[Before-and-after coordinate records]
****************************************
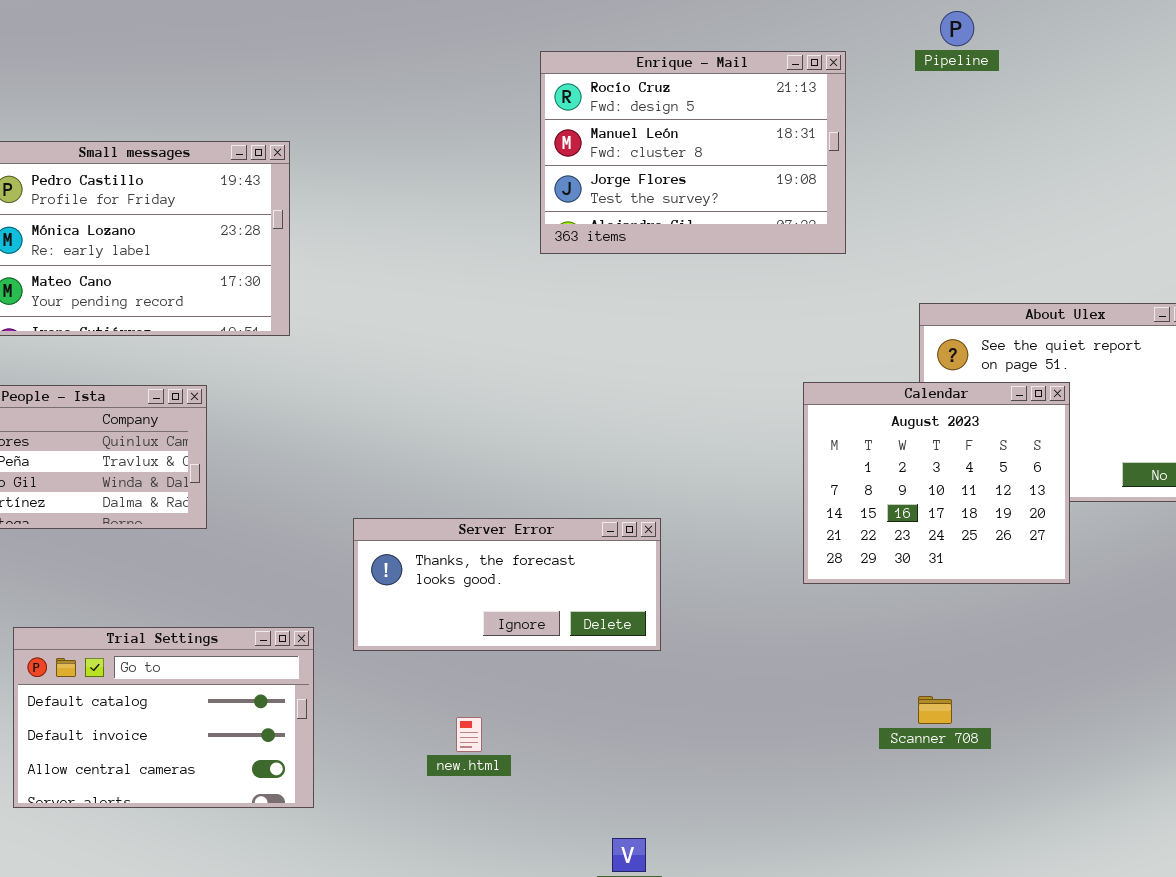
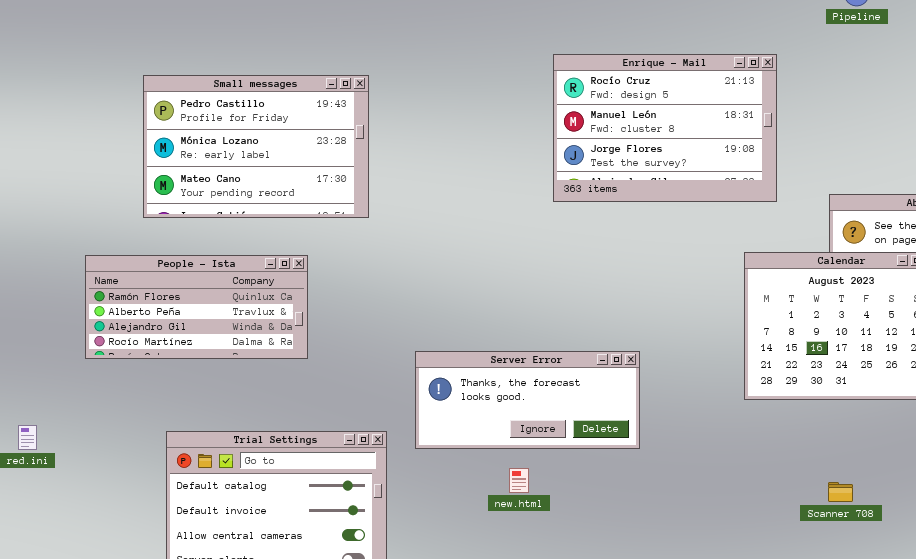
Enrique - Mail: [540,51,846,254] -> [553,54,777,202], moved
new.html: [456,717,482,752] -> [509,468,529,493], moved

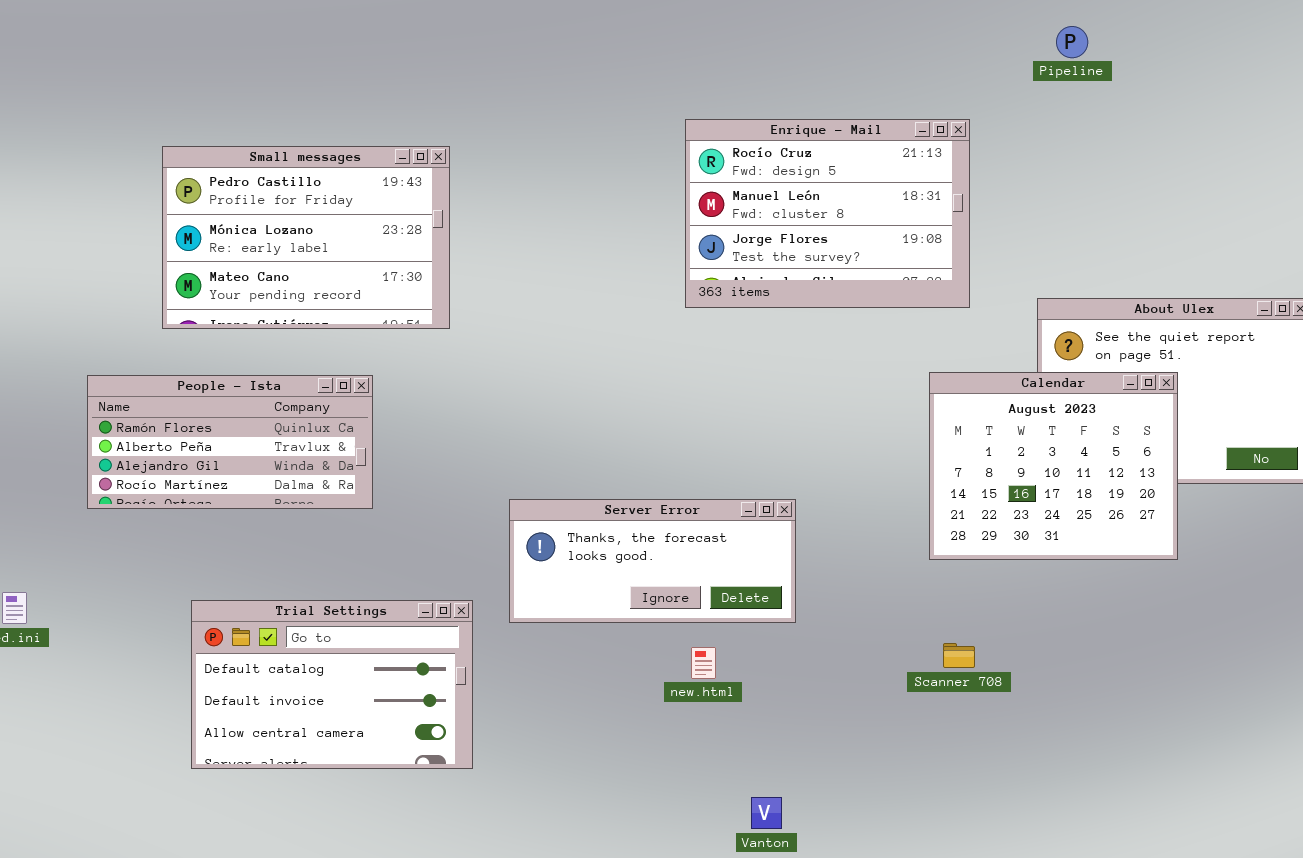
new.html: [509,468,529,493] -> [691,647,716,679], moved
Scanner 708: [828,482,853,502] -> [943,643,975,668], moved

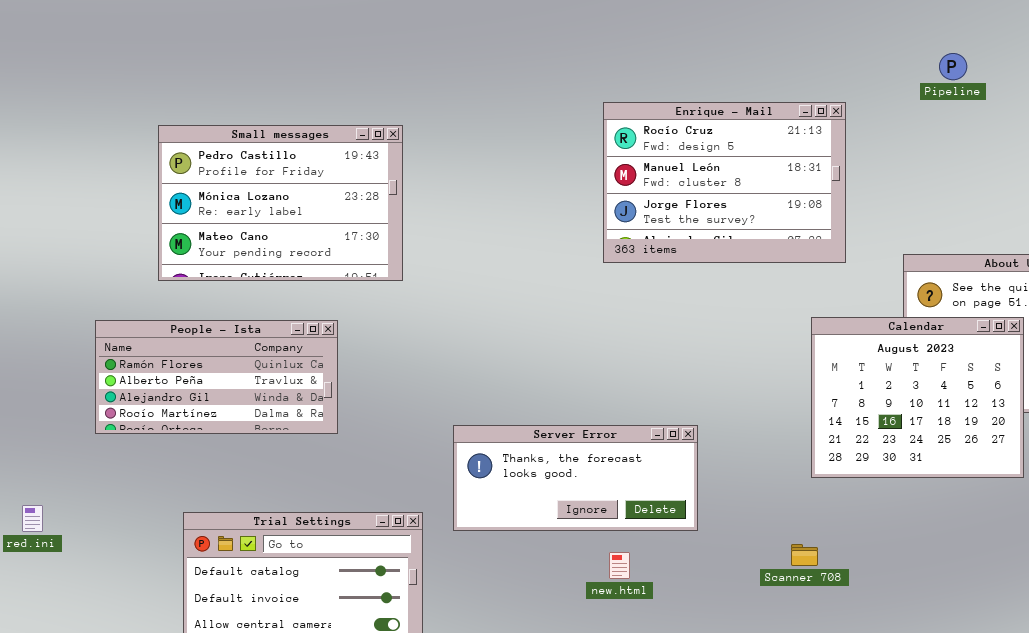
Pipeline: [1056,26,1088,58] -> [939,53,967,80], moved
Scanner 708: [943,643,975,668] -> [791,544,818,566], moved

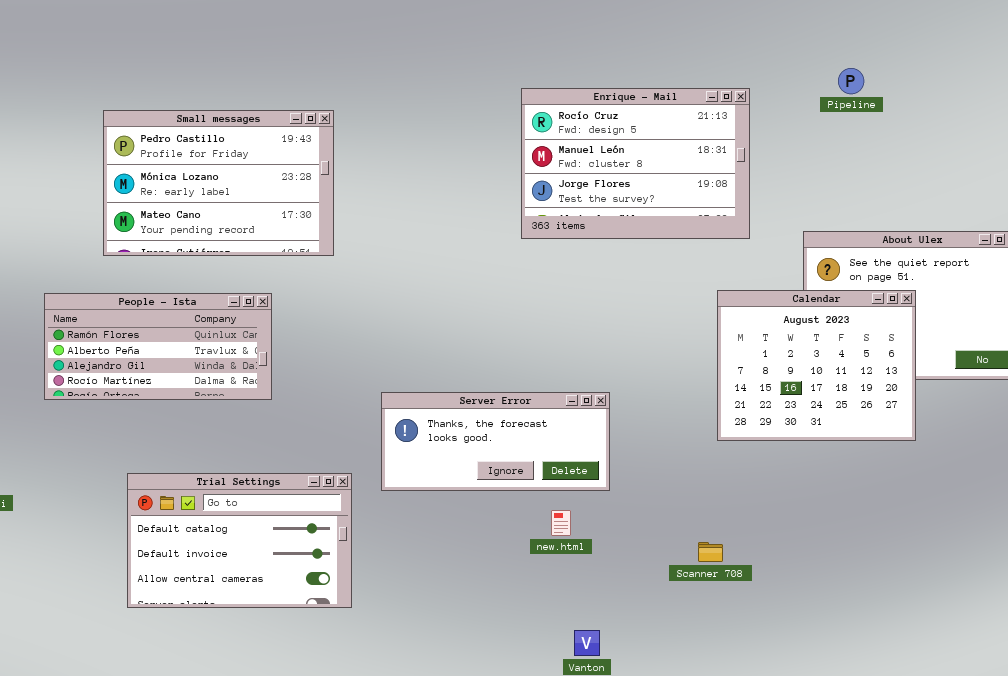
Pipeline: [939,53,967,80] -> [838,68,864,94], moved
Scanner 708: [791,544,818,566] -> [698,542,723,562], moved
new.html: [609,552,630,579] -> [551,510,571,536], moved

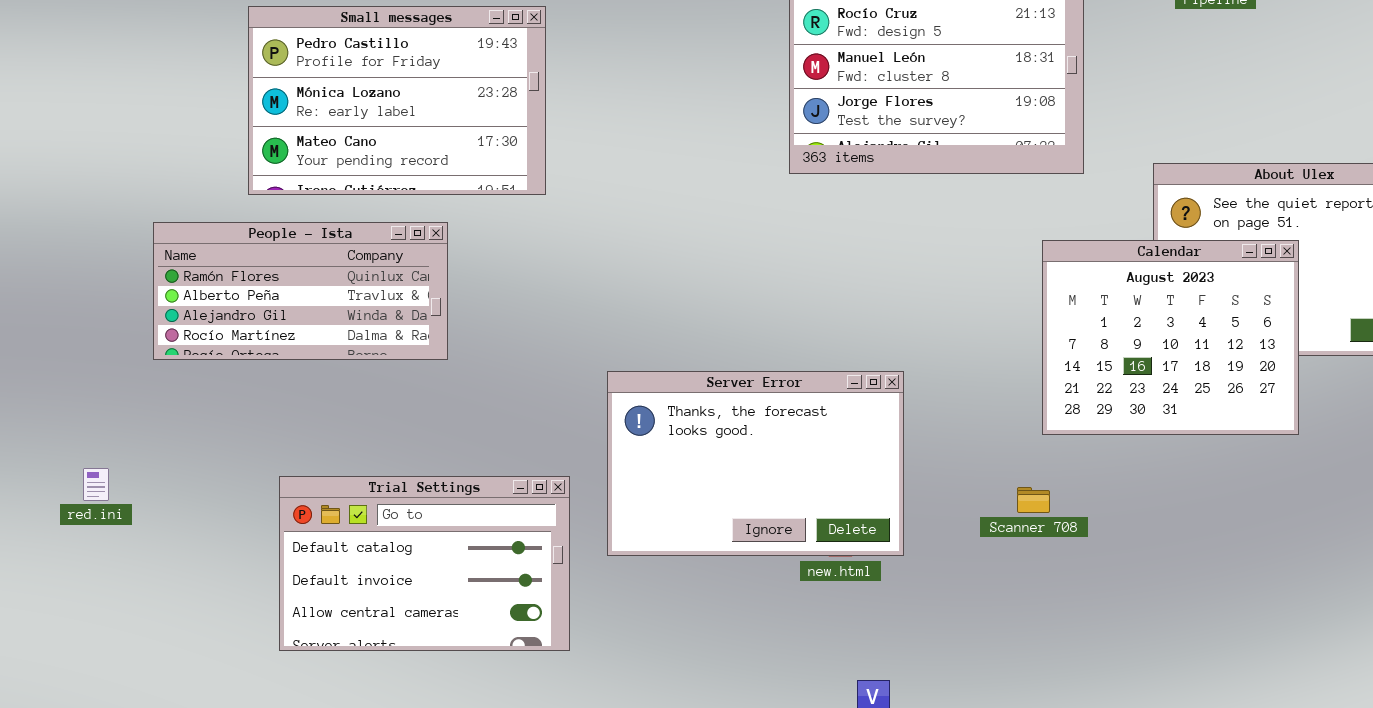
People - Ista: [44,293,272,400] -> [153,222,448,360], moved
Server Error: [381,392,610,491] -> [607,371,904,556], resized
Scanner 708: [698,542,723,562] -> [1017,487,1050,513], moved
****************************************
## Exercise
Look above for the line with "new.html: [456,717,482,752] ->" and copy exactly from it through the line with "People - Ista: [44,293,272,400]", both included. Omit the pictures.

## Solution to this problem
new.html: [456,717,482,752] -> [509,468,529,493], moved

new.html: [509,468,529,493] -> [691,647,716,679], moved
Scanner 708: [828,482,853,502] -> [943,643,975,668], moved

Pipeline: [1056,26,1088,58] -> [939,53,967,80], moved
Scanner 708: [943,643,975,668] -> [791,544,818,566], moved

Pipeline: [939,53,967,80] -> [838,68,864,94], moved
Scanner 708: [791,544,818,566] -> [698,542,723,562], moved
new.html: [609,552,630,579] -> [551,510,571,536], moved

People - Ista: [44,293,272,400] -> [153,222,448,360], moved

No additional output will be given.